##### Records for the exercise #####

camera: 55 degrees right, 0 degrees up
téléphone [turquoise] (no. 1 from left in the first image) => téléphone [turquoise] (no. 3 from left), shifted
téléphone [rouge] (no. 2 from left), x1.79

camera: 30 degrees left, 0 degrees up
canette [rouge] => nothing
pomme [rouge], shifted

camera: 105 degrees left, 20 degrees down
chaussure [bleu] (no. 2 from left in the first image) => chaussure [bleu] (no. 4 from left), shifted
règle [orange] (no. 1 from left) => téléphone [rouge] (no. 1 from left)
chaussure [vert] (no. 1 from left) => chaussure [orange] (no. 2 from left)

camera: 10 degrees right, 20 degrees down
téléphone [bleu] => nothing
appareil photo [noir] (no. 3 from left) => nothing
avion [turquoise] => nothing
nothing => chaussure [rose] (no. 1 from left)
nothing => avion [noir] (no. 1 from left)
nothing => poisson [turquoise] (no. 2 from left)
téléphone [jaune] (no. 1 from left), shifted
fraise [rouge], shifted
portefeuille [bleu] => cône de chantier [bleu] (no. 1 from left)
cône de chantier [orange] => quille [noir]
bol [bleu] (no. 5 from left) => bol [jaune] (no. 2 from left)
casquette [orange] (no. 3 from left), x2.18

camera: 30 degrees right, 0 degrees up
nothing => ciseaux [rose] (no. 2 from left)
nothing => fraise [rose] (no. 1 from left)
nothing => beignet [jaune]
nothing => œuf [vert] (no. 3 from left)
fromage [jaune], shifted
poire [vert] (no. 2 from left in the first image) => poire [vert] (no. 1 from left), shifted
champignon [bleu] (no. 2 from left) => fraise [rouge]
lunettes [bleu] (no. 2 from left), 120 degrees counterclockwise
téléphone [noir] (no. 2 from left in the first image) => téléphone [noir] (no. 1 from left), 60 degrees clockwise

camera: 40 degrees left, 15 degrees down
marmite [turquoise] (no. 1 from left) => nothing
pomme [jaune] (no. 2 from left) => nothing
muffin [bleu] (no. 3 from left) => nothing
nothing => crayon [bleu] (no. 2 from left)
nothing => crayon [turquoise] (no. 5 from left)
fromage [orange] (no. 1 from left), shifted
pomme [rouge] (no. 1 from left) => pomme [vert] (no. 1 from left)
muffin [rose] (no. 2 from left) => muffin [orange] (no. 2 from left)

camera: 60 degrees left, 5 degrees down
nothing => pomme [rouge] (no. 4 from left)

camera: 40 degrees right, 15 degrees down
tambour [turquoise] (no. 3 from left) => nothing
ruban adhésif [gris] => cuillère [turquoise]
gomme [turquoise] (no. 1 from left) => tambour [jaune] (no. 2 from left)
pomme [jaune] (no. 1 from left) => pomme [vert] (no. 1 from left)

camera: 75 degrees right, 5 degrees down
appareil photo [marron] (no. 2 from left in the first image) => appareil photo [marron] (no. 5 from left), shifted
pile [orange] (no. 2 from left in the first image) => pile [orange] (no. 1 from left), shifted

#####

**Problem details:** Look above for the line holding "nothing => œuf [vert] (no. 3 from left)". Print it and every line after it, exactly, through the line holding "camera: 75 degrees right, 5 degrees down".

**Task result:**
nothing => œuf [vert] (no. 3 from left)
fromage [jaune], shifted
poire [vert] (no. 2 from left in the first image) => poire [vert] (no. 1 from left), shifted
champignon [bleu] (no. 2 from left) => fraise [rouge]
lunettes [bleu] (no. 2 from left), 120 degrees counterclockwise
téléphone [noir] (no. 2 from left in the first image) => téléphone [noir] (no. 1 from left), 60 degrees clockwise

camera: 40 degrees left, 15 degrees down
marmite [turquoise] (no. 1 from left) => nothing
pomme [jaune] (no. 2 from left) => nothing
muffin [bleu] (no. 3 from left) => nothing
nothing => crayon [bleu] (no. 2 from left)
nothing => crayon [turquoise] (no. 5 from left)
fromage [orange] (no. 1 from left), shifted
pomme [rouge] (no. 1 from left) => pomme [vert] (no. 1 from left)
muffin [rose] (no. 2 from left) => muffin [orange] (no. 2 from left)

camera: 60 degrees left, 5 degrees down
nothing => pomme [rouge] (no. 4 from left)

camera: 40 degrees right, 15 degrees down
tambour [turquoise] (no. 3 from left) => nothing
ruban adhésif [gris] => cuillère [turquoise]
gomme [turquoise] (no. 1 from left) => tambour [jaune] (no. 2 from left)
pomme [jaune] (no. 1 from left) => pomme [vert] (no. 1 from left)

camera: 75 degrees right, 5 degrees down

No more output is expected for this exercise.